**PROBLEM DETAILS:**
Return nothing but the lines from the line containing "brown hexagon at (647, 226): moved 4 px down" through the last line of the records, reproduced exactly.

[Shape transformation data]
Start of Block

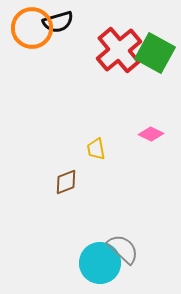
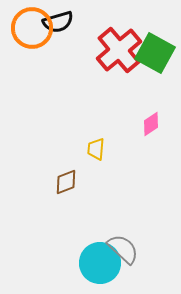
pink diamond: moved 10 px up; rotated 60 degrees counterclockwise
yellow trapezoid: rotated 15 degrees clockwise
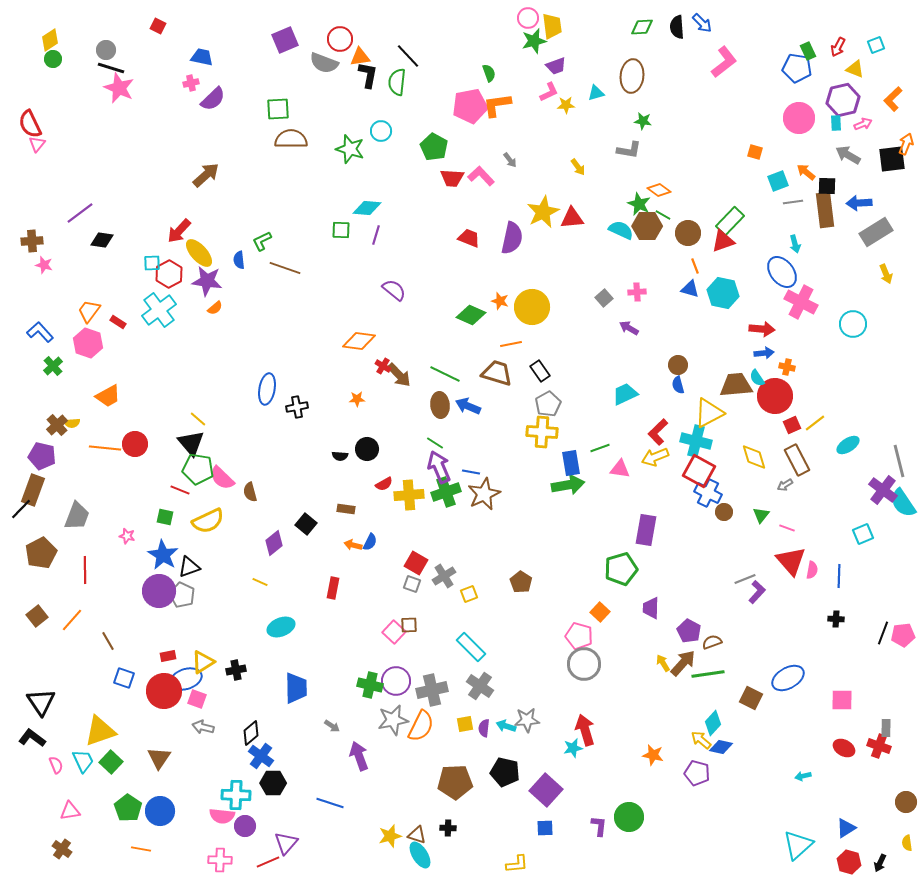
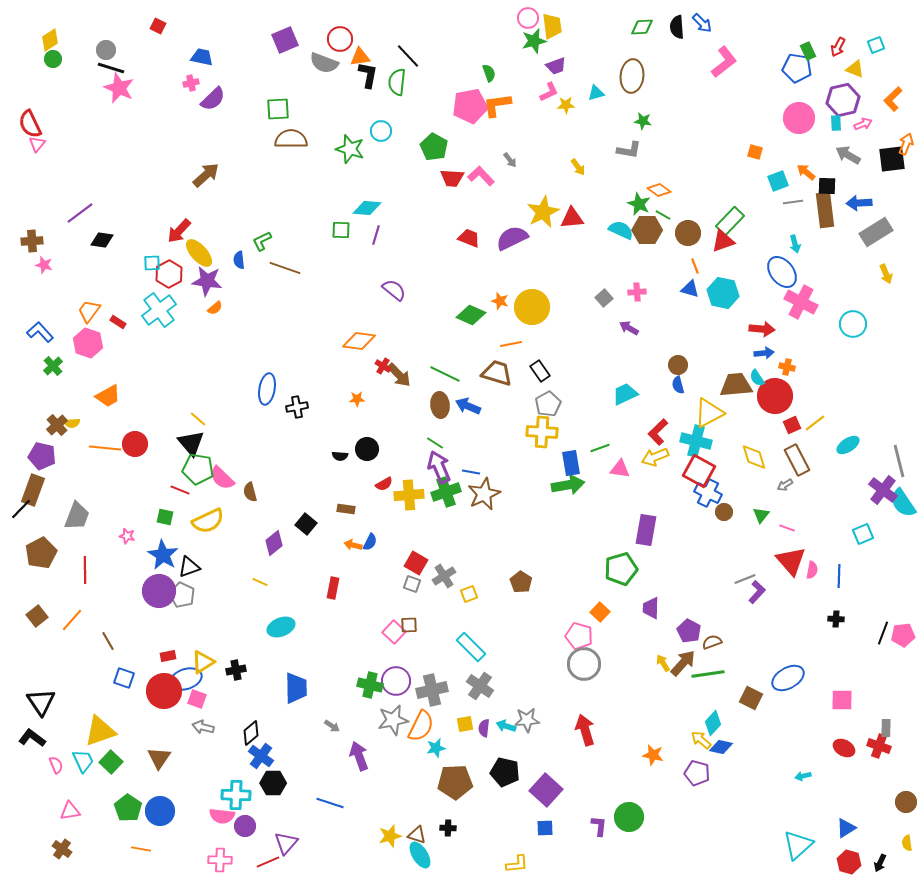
brown hexagon at (647, 226): moved 4 px down
purple semicircle at (512, 238): rotated 128 degrees counterclockwise
cyan star at (573, 748): moved 137 px left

End of Block

**RESPONSE BELOW:**
brown hexagon at (647, 226): moved 4 px down
purple semicircle at (512, 238): rotated 128 degrees counterclockwise
cyan star at (573, 748): moved 137 px left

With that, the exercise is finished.